[Aim of the task] Reproduce every line of the records below verbatim, leaving out the pictures.
— START OF Material provided —
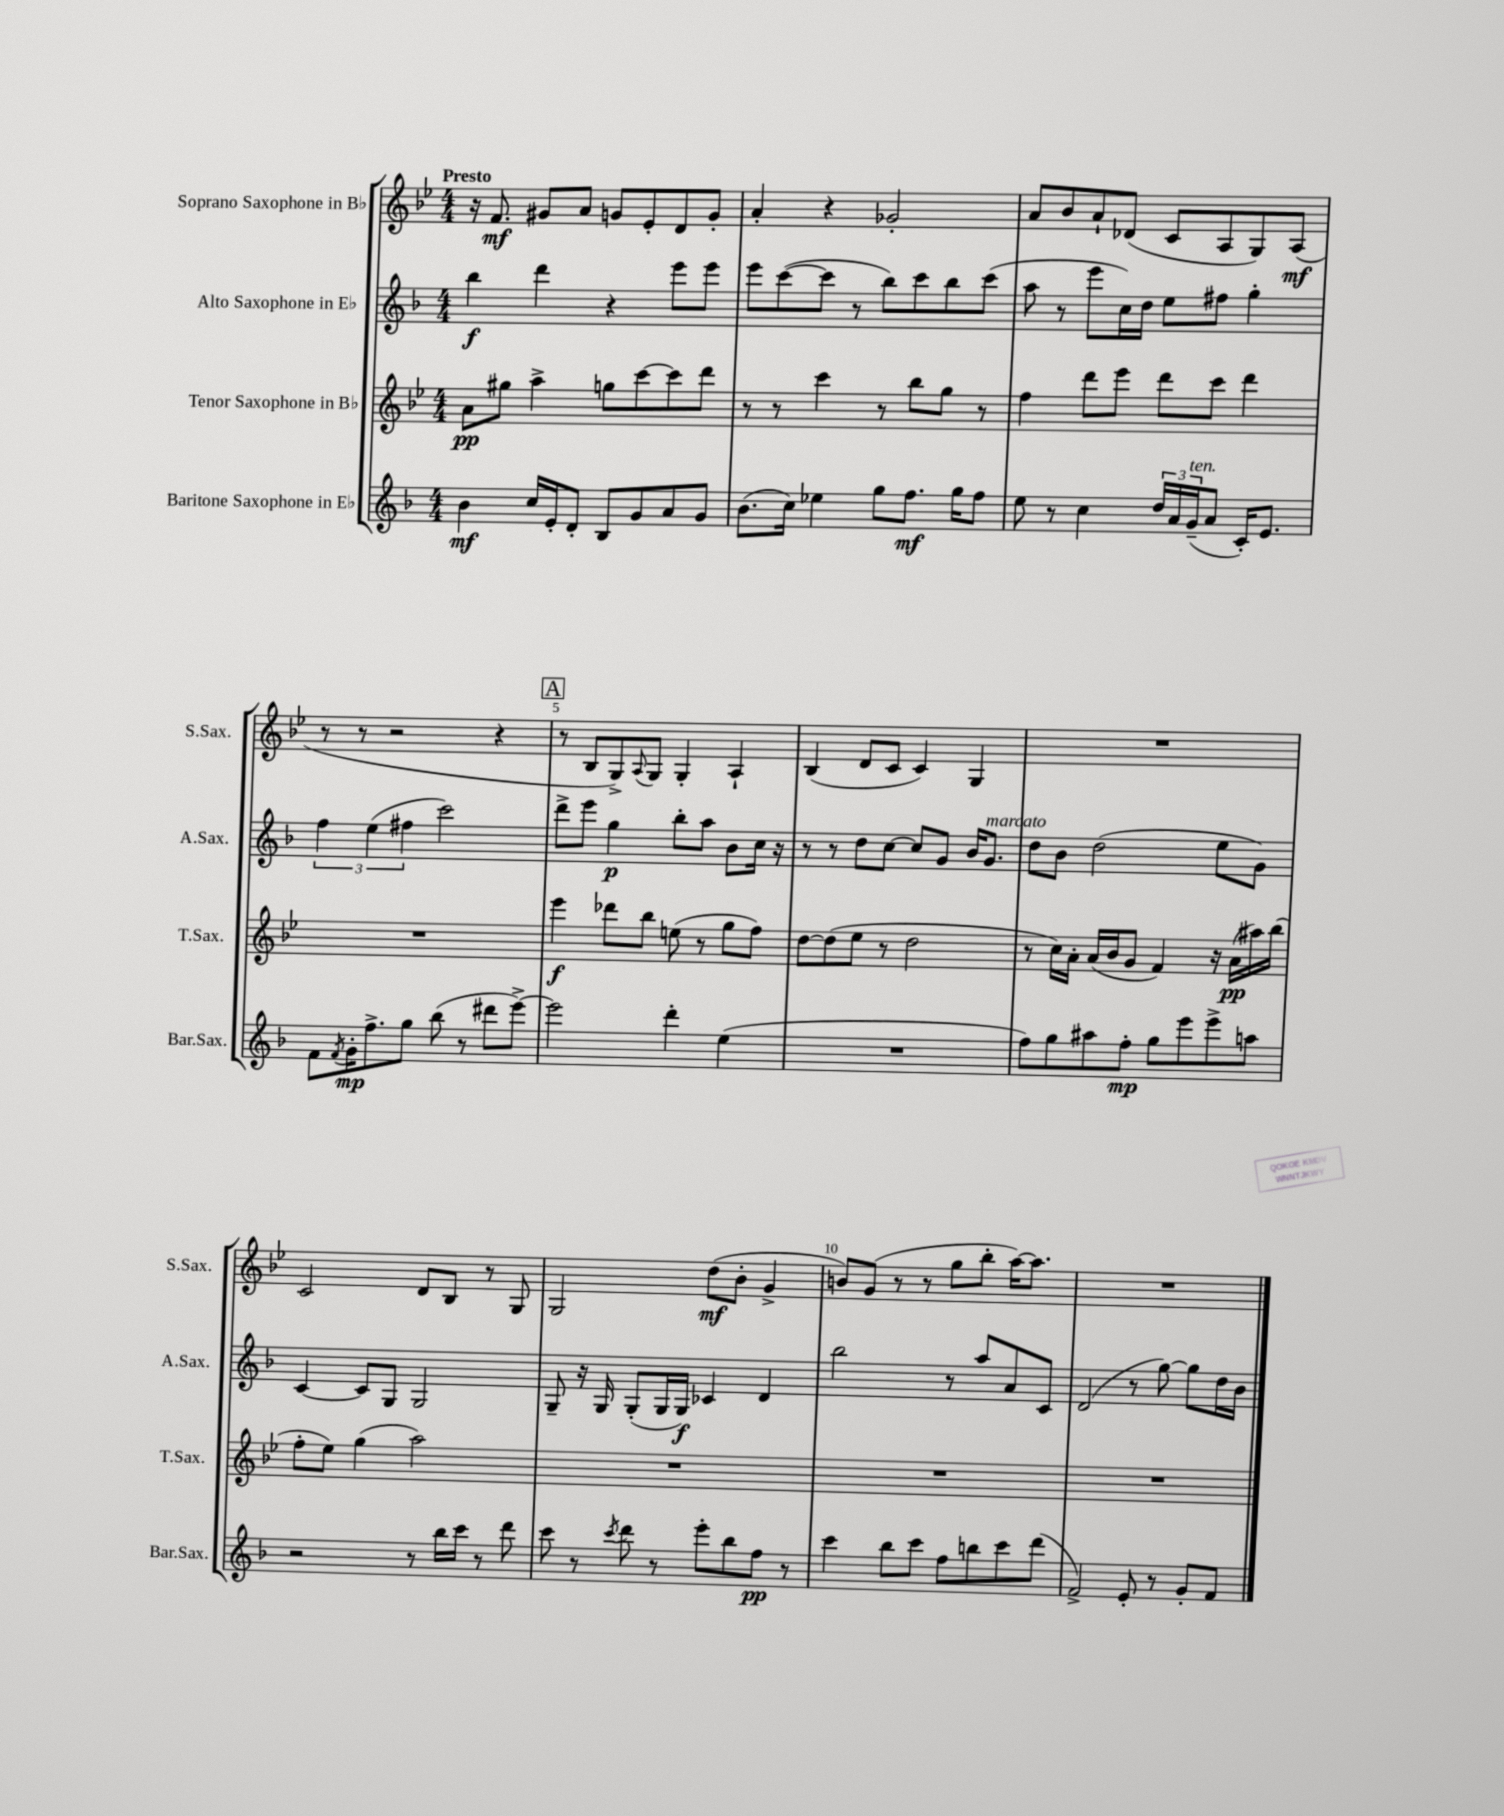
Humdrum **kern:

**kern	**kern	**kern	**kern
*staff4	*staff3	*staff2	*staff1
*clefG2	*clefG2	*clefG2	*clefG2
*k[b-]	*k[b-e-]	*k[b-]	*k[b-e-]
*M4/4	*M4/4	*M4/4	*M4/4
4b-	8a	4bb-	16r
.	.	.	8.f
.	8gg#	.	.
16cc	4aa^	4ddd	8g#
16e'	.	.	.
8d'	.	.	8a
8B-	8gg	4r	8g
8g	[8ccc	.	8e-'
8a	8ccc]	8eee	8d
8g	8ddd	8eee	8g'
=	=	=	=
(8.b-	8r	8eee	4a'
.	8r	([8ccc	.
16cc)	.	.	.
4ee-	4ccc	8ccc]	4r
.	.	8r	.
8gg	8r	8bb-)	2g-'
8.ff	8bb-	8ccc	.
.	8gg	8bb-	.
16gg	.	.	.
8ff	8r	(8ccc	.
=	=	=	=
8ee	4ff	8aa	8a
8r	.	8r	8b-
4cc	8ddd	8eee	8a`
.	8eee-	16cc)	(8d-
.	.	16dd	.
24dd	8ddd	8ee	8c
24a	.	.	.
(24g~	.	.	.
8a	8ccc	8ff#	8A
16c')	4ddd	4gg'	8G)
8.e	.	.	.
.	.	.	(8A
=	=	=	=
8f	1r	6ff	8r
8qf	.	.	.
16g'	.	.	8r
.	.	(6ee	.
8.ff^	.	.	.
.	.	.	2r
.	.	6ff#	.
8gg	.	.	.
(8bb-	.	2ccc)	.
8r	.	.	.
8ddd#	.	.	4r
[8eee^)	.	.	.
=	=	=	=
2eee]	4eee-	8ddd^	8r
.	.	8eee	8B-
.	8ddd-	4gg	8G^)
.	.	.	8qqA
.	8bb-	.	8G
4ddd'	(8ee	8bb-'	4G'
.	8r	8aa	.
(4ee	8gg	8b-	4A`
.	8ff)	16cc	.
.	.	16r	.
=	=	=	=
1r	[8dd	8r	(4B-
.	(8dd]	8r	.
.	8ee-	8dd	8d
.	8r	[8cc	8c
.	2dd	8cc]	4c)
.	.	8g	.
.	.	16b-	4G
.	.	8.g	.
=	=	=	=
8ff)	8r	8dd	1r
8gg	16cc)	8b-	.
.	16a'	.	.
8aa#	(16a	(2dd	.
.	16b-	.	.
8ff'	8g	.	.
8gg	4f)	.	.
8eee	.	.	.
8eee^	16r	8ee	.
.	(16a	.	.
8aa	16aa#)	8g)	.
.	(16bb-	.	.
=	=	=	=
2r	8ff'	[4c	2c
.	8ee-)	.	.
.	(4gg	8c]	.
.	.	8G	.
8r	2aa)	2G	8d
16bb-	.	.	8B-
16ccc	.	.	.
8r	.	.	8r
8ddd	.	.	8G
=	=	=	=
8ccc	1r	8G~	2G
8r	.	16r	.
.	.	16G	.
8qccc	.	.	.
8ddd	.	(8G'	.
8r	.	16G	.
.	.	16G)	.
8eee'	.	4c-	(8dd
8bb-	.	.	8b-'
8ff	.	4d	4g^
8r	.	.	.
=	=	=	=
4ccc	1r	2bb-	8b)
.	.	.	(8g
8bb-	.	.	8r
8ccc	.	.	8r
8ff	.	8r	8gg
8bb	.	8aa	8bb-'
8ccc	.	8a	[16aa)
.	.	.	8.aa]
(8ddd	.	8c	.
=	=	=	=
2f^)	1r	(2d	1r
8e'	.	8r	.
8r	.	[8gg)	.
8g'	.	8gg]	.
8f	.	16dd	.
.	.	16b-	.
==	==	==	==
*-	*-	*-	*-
— END OF Material provided —
[Solution to this task]
Humdrum **kern:

**kern	**kern	**kern	**kern
*staff4	*staff3	*staff2	*staff1
*clefG2	*clefG2	*clefG2	*clefG2
*k[b-]	*k[b-e-]	*k[b-]	*k[b-e-]
*M4/4	*M4/4	*M4/4	*M4/4
4b-	8a	4bb-	16r
.	.	.	8.f
.	8gg#	.	.
16cc	4aa^	4ddd	8g#
16e'	.	.	.
8d'	.	.	8a
8B-	8gg	4r	8g
8g	[8ccc	.	8e-'
8a	8ccc]	8eee	8d
8g	8ddd	8eee	8g'
=	=	=	=
(8.b-	8r	8eee	4a'
.	8r	([8ccc	.
16cc)	.	.	.
4ee-	4ccc	8ccc]	4r
.	.	8r	.
8gg	8r	8bb-)	2g-'
8.ff	8bb-	8ccc	.
.	8gg	8bb-	.
16gg	.	.	.
8ff	8r	(8ccc	.
=	=	=	=
8ee	4ff	8aa	8a
8r	.	8r	8b-
4cc	8ddd	8eee	8a`
.	8eee-	16cc)	(8d-
.	.	16dd	.
24dd	8ddd	8ee	8c
24a	.	.	.
(24g~	.	.	.
8a	8ccc	8ff#	8A
16c')	4ddd	4gg'	8G)
8.e	.	.	.
.	.	.	(8A
=	=	=	=
8f	1r	6ff	8r
8qf	.	.	.
16g'	.	.	8r
.	.	(6ee	.
8.ff^	.	.	.
.	.	.	2r
.	.	6ff#	.
8gg	.	.	.
(8bb-	.	2ccc)	.
8r	.	.	.
8ddd#	.	.	4r
[8eee^)	.	.	.
=	=	=	=
2eee]	4eee-	8ddd^	8r
.	.	8eee	8B-
.	8ddd-	4gg	8G^)
.	.	.	8qqA
.	8bb-	.	8G
4ddd'	(8ee	8bb-'	4G'
.	8r	8aa	.
(4ee	8gg	8b-	4A`
.	8ff)	16cc	.
.	.	16r	.
=	=	=	=
1r	[8dd	8r	(4B-
.	(8dd]	8r	.
.	8ee-	8dd	8d
.	8r	[8cc	8c
.	2dd	8cc]	4c)
.	.	8g	.
.	.	16b-	4G
.	.	8.g	.
=	=	=	=
8ff)	8r	8dd	1r
8gg	16cc)	8b-	.
.	16a'	.	.
8aa#	(16a	(2dd	.
.	16b-	.	.
8ff'	8g	.	.
8gg	4f)	.	.
8eee	.	.	.
8eee^	16r	8ee	.
.	(16a	.	.
8aa	16aa#)	8g)	.
.	(16bb-	.	.
=	=	=	=
2r	8ff'	[4c	2c
.	8ee-)	.	.
.	(4gg	8c]	.
.	.	8G	.
8r	2aa)	2G	8d
16bb-	.	.	8B-
16ccc	.	.	.
8r	.	.	8r
8ddd	.	.	8G
=	=	=	=
8ccc	1r	8G~	2G
8r	.	16r	.
.	.	16G	.
8qccc	.	.	.
8ddd	.	(8G'	.
8r	.	16G	.
.	.	16G)	.
8eee'	.	4c-	(8dd
8bb-	.	.	8b-'
8ff	.	4d	4g^
8r	.	.	.
=	=	=	=
4ccc	1r	2bb-	8b)
.	.	.	(8g
8bb-	.	.	8r
8ccc	.	.	8r
8ff	.	8r	8gg
8bb	.	8aa	8bb-'
8ccc	.	8a	[16aa)
.	.	.	8.aa]
(8ddd	.	8c	.
=	=	=	=
2f^)	1r	(2d	1r
8e'	.	8r	.
8r	.	[8gg)	.
8g'	.	8gg]	.
8f	.	16dd	.
.	.	16b-	.
==	==	==	==
*-	*-	*-	*-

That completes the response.